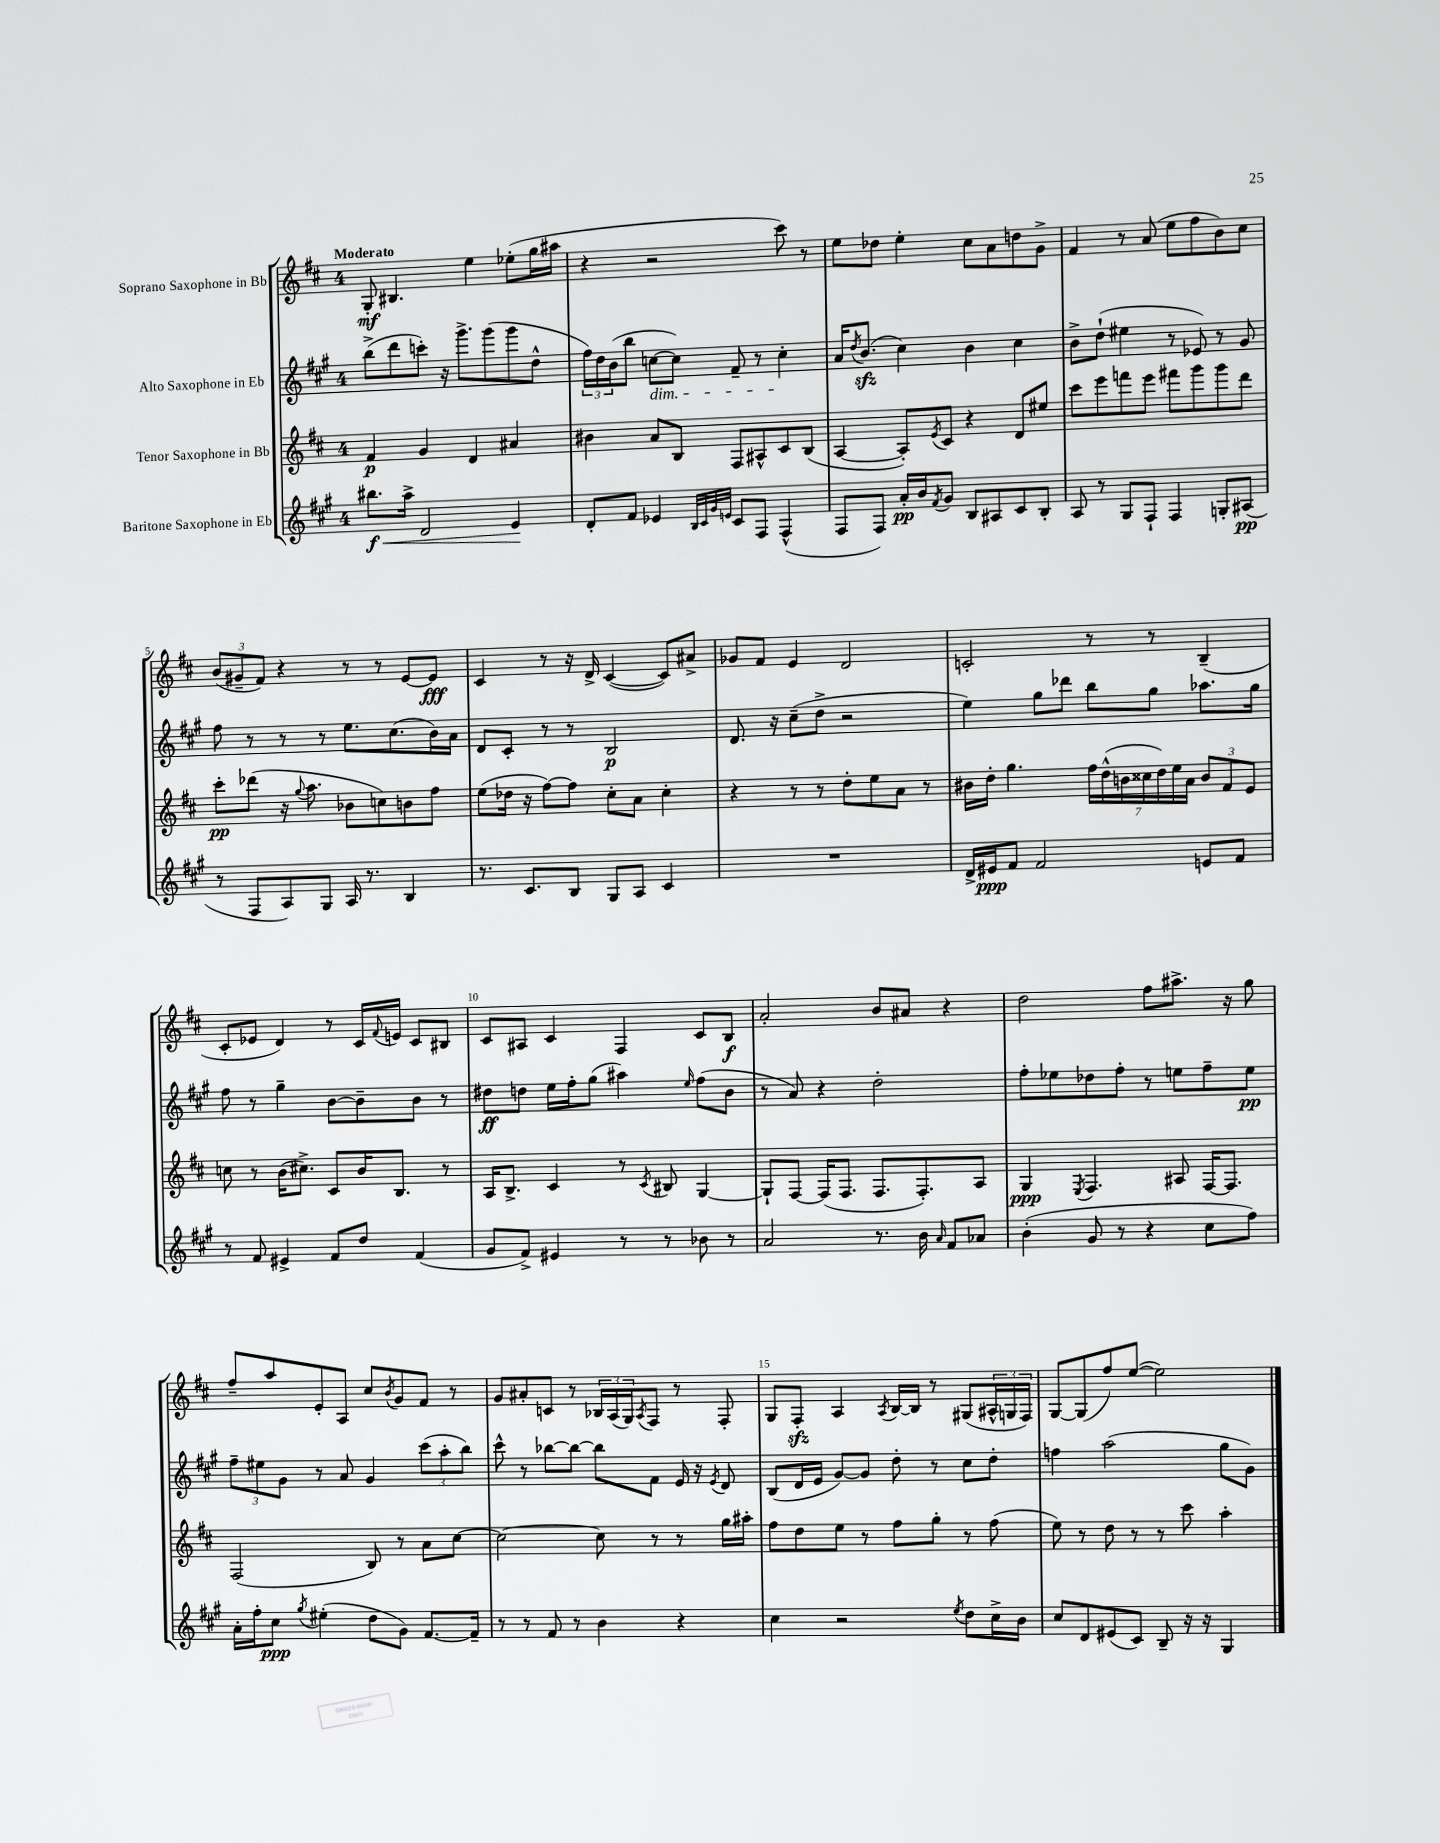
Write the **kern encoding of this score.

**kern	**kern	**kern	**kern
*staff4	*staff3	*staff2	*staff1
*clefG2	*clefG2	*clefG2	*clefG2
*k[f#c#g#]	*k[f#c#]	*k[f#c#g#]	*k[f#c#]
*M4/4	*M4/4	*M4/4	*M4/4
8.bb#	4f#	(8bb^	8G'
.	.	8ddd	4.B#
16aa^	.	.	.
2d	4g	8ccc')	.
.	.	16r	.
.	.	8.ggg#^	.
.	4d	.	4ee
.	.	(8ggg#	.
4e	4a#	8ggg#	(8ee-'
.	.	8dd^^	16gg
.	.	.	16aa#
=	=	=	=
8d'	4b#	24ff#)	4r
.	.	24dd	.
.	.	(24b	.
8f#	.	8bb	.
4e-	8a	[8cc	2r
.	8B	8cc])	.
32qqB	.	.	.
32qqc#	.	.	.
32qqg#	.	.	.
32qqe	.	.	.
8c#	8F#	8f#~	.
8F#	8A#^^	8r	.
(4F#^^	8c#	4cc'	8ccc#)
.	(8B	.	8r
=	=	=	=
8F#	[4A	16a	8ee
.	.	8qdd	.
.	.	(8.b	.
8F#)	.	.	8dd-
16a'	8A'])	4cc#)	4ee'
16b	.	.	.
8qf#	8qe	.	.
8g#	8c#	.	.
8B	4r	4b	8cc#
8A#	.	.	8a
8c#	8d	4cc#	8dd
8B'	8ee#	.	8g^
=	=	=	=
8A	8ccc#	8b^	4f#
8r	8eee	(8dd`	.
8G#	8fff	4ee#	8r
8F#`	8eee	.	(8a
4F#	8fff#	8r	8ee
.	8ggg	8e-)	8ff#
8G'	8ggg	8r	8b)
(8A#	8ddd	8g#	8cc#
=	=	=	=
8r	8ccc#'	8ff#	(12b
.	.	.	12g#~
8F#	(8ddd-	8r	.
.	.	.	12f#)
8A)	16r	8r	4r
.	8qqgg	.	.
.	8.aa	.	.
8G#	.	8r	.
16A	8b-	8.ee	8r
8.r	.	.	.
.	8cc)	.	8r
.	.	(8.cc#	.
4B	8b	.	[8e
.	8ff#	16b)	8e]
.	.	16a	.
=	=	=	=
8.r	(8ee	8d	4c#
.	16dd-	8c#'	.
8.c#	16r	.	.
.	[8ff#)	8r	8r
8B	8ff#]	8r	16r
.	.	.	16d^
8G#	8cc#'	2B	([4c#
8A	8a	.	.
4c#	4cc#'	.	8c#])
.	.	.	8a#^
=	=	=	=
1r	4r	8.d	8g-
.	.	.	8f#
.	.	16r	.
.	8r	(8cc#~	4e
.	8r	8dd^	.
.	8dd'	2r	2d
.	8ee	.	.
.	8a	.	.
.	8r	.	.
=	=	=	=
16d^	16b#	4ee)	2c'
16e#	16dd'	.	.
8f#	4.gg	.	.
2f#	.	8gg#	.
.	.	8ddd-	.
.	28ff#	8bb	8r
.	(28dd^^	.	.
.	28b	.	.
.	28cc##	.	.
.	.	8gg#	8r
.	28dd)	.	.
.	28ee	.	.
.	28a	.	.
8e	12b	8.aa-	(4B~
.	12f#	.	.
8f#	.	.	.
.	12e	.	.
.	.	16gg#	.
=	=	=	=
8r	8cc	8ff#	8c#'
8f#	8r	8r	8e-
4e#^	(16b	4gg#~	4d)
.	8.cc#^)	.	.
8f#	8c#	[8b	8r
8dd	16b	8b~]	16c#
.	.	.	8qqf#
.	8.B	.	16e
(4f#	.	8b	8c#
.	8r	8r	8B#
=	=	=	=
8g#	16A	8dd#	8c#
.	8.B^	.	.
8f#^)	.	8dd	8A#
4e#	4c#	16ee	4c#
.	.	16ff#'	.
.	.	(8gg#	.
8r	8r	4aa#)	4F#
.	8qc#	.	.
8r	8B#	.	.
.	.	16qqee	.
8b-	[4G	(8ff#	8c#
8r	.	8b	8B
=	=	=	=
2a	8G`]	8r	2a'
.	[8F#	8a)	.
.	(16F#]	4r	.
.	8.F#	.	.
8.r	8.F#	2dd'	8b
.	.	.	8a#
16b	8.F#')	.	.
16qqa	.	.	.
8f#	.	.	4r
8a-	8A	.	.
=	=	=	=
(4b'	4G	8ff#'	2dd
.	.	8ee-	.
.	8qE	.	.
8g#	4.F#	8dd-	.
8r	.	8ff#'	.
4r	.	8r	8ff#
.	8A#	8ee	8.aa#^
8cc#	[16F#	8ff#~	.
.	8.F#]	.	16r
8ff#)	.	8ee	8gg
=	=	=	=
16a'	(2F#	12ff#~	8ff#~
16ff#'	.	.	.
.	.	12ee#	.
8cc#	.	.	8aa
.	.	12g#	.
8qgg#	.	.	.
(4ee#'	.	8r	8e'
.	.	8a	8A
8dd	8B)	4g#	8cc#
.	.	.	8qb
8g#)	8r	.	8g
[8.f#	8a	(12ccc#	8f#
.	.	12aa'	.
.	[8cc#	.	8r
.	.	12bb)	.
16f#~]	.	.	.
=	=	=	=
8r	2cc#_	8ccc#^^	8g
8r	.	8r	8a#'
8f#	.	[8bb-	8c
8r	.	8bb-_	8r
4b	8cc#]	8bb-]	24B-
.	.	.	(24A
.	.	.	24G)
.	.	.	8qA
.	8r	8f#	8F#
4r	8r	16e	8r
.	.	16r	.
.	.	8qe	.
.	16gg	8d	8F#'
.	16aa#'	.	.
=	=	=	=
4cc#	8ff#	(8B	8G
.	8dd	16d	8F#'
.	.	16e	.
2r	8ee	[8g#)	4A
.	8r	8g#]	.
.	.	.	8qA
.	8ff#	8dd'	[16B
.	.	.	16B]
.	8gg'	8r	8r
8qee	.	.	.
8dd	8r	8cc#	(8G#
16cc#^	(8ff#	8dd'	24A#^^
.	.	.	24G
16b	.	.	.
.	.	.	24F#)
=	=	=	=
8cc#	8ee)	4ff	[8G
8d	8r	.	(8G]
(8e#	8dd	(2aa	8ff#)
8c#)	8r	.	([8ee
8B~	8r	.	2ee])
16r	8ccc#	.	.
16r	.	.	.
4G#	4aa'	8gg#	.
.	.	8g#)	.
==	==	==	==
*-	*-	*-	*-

━━━━━━━━━━━━━━━━━━━━━━━━━━━━━━

:: TASK STATEMENT ::
Extract every line in the rows above that contains the string "kern", and copy each one in full.

:: WRITTEN ANSWER ::
Write the **kern encoding of this score.
**kern	**kern	**kern	**kern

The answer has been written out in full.